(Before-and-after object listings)
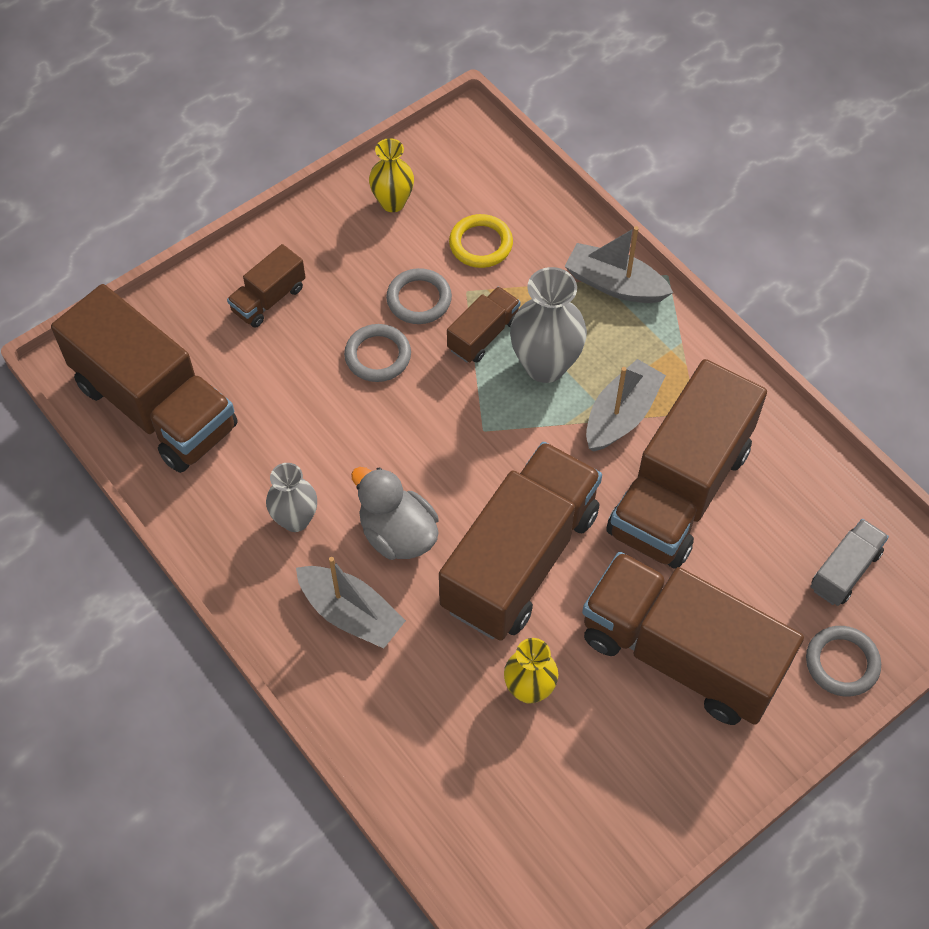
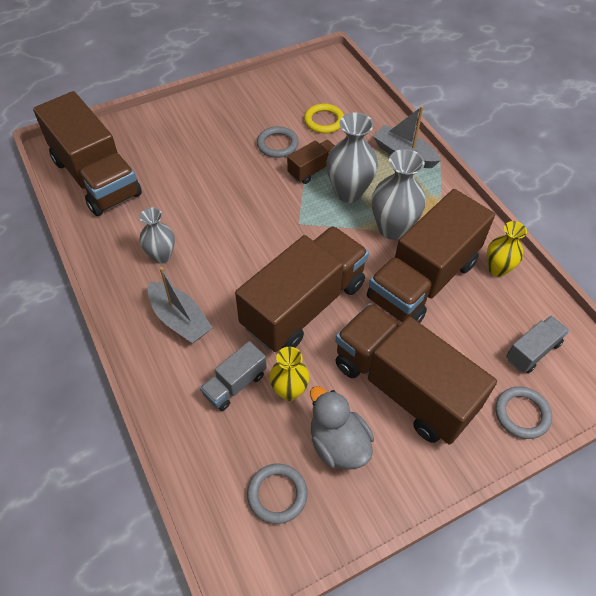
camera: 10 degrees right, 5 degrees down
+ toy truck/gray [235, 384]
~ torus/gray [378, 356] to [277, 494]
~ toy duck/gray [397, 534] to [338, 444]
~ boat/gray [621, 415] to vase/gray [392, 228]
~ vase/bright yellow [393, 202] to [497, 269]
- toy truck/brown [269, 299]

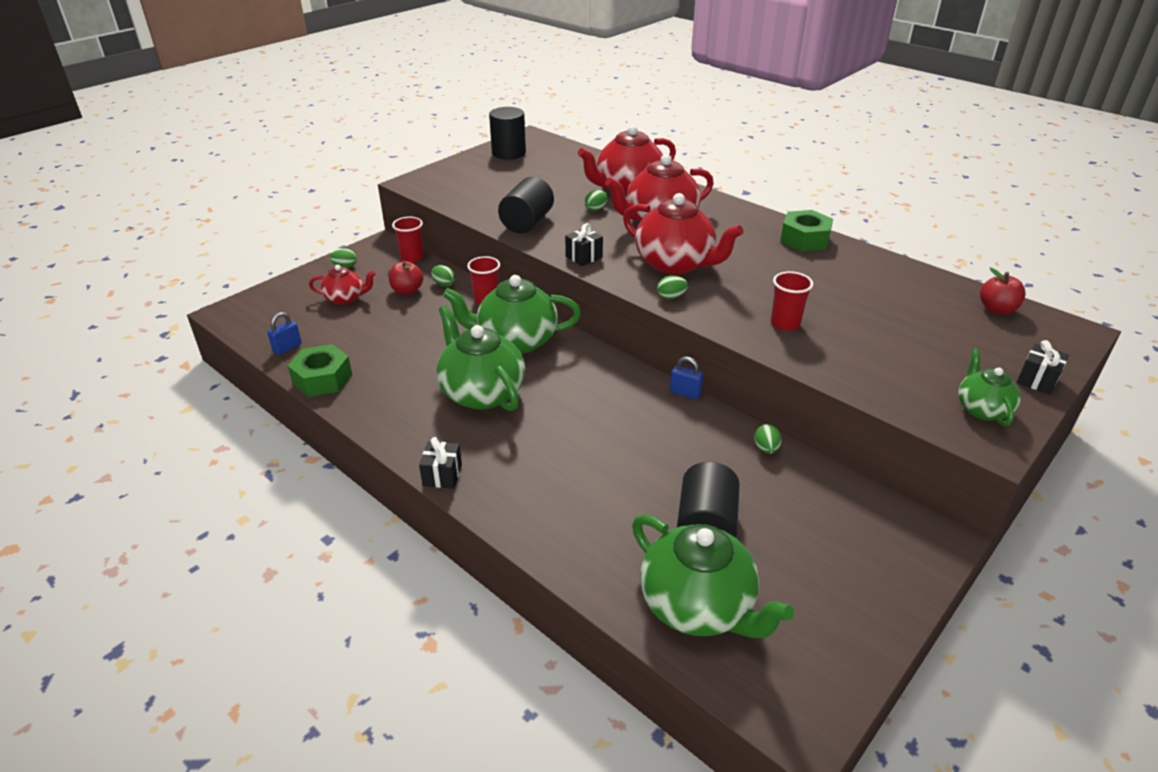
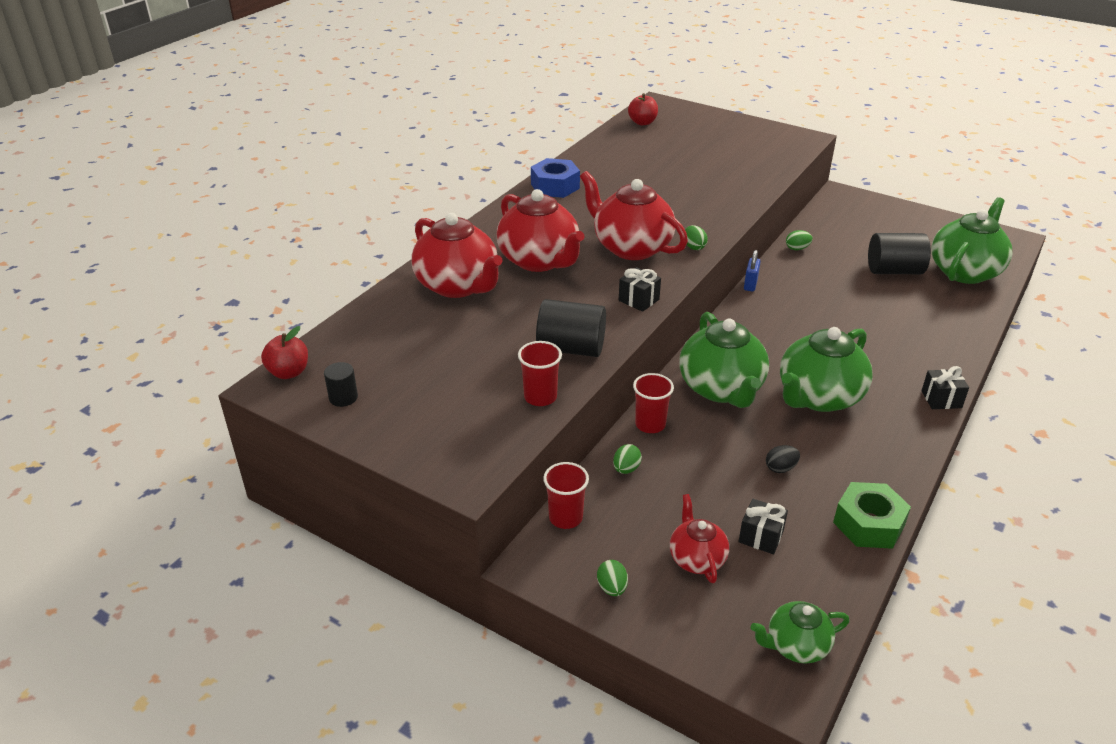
camera: 100 degrees left, 0 degrees up
~ apple fruit/crimson [407, 291] to [289, 372]
~ cylinder shape/jet-black [508, 153] = [343, 397] x0.53
~ tumbler/crimson [785, 323] to [540, 397]
~ hex nut/emerald [804, 239] to hex nut/royal blue [555, 186]
~ teapot/crimson [675, 264] = [631, 247] 75 degrees counterclockwise
~ gift/jet-black [1037, 380] to [761, 536]
~ teapot/emerald [982, 409] to [796, 646]
+ egg shape/jet-black [780, 468]
- small lock/royal blue [287, 348]
- egg shape/emerald [596, 209]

* Exercise brief: Reproduce all entries above exactly, minus the images.

* Output for this task:
camera: 10 degrees right, 5 degrees down
+ toy truck/gray [235, 384]
~ torus/gray [378, 356] to [277, 494]
~ toy duck/gray [397, 534] to [338, 444]
~ boat/gray [621, 415] to vase/gray [392, 228]
~ vase/bright yellow [393, 202] to [497, 269]
- toy truck/brown [269, 299]

camera: 100 degrees left, 0 degrees up
~ apple fruit/crimson [407, 291] to [289, 372]
~ cylinder shape/jet-black [508, 153] = [343, 397] x0.53
~ tumbler/crimson [785, 323] to [540, 397]
~ hex nut/emerald [804, 239] to hex nut/royal blue [555, 186]
~ teapot/crimson [675, 264] = [631, 247] 75 degrees counterclockwise
~ gift/jet-black [1037, 380] to [761, 536]
~ teapot/emerald [982, 409] to [796, 646]
+ egg shape/jet-black [780, 468]
- small lock/royal blue [287, 348]
- egg shape/emerald [596, 209]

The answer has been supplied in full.